Before-and-after object lists

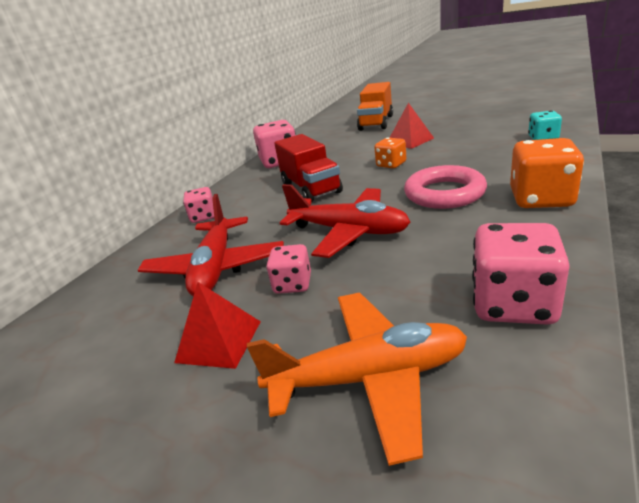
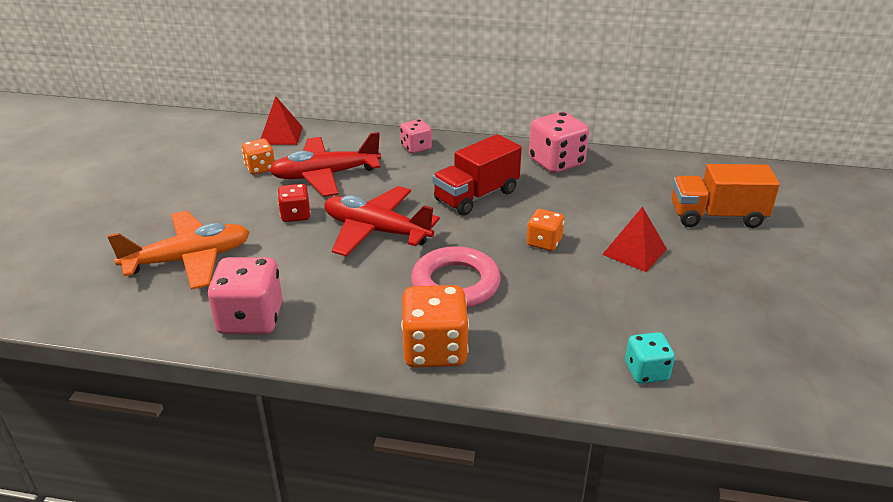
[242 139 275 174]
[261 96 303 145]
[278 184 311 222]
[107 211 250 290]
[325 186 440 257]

Exercise aim = Where an entry contains an image, skip the image and write out the rest exactly.

Written answer =
[242 139 275 174]
[261 96 303 145]
[278 184 311 222]
[107 211 250 290]
[325 186 440 257]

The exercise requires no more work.